Instructions for the task -> Drop every image, then reproduce the data exactly as given.

Records ->
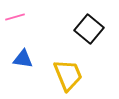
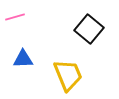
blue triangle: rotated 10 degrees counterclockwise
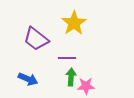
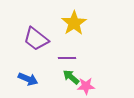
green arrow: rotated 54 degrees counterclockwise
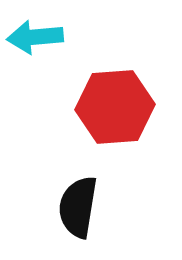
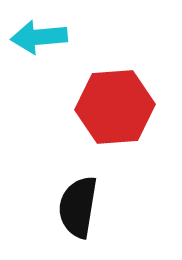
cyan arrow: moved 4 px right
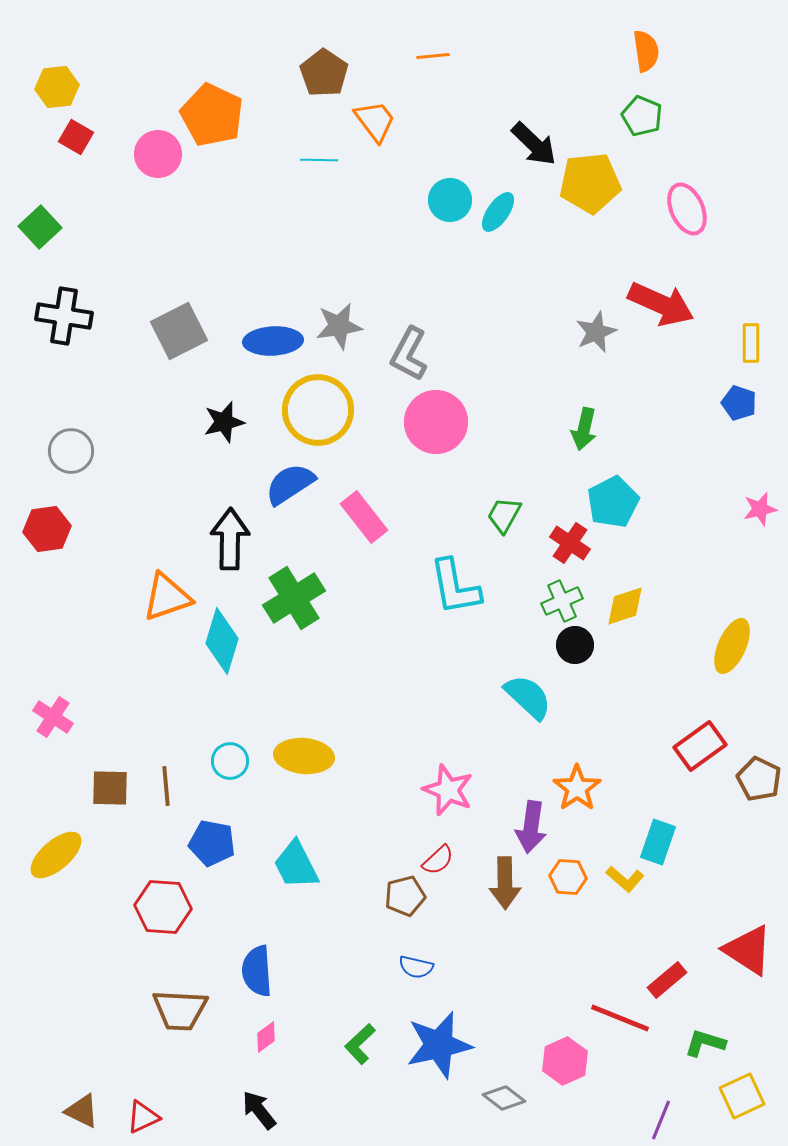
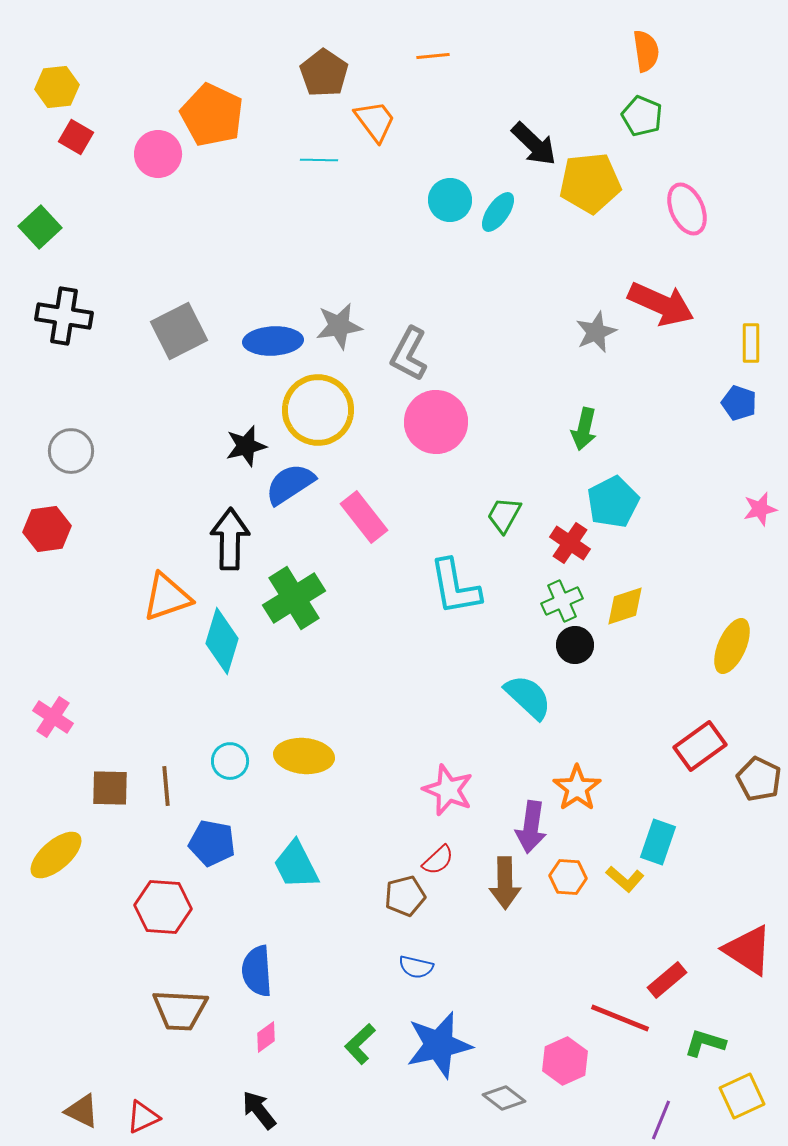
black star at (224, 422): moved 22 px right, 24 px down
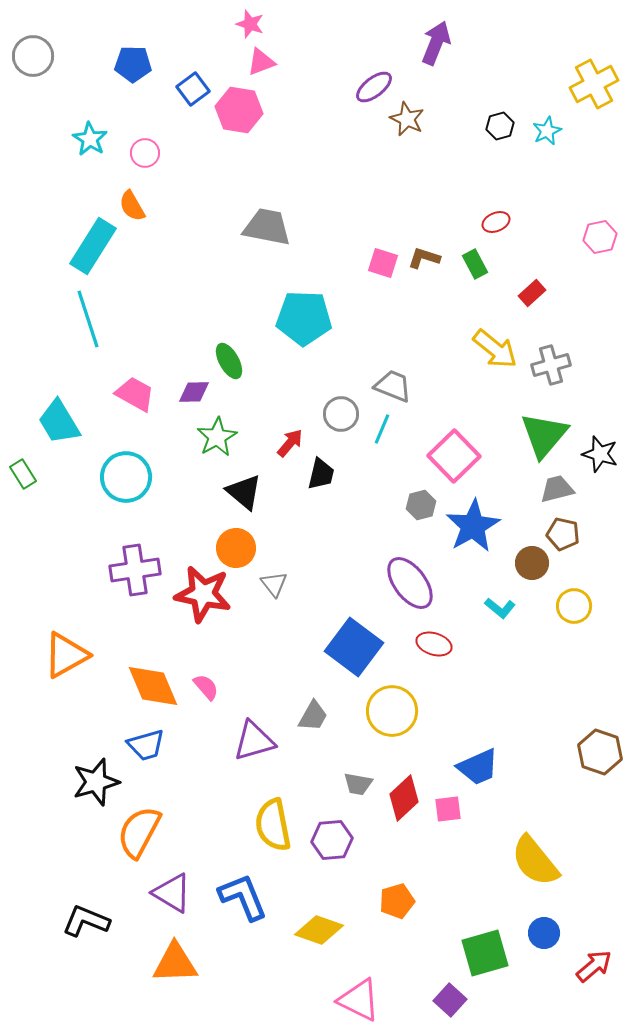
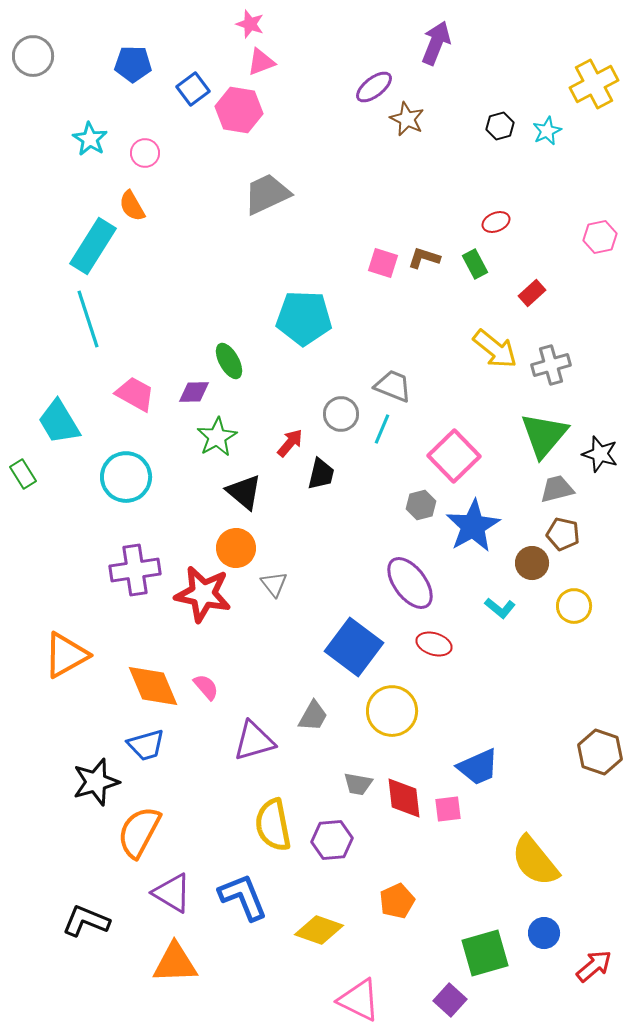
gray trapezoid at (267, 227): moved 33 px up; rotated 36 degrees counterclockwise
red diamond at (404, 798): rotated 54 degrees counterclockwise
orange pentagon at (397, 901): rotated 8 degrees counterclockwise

Answer for this exercise ->
blue triangle: rotated 10 degrees counterclockwise
green arrow: rotated 54 degrees counterclockwise
cyan arrow: moved 4 px right
black star at (224, 422): moved 22 px right, 24 px down
gray trapezoid at (267, 227): moved 33 px up; rotated 36 degrees counterclockwise
red diamond at (404, 798): rotated 54 degrees counterclockwise
orange pentagon at (397, 901): rotated 8 degrees counterclockwise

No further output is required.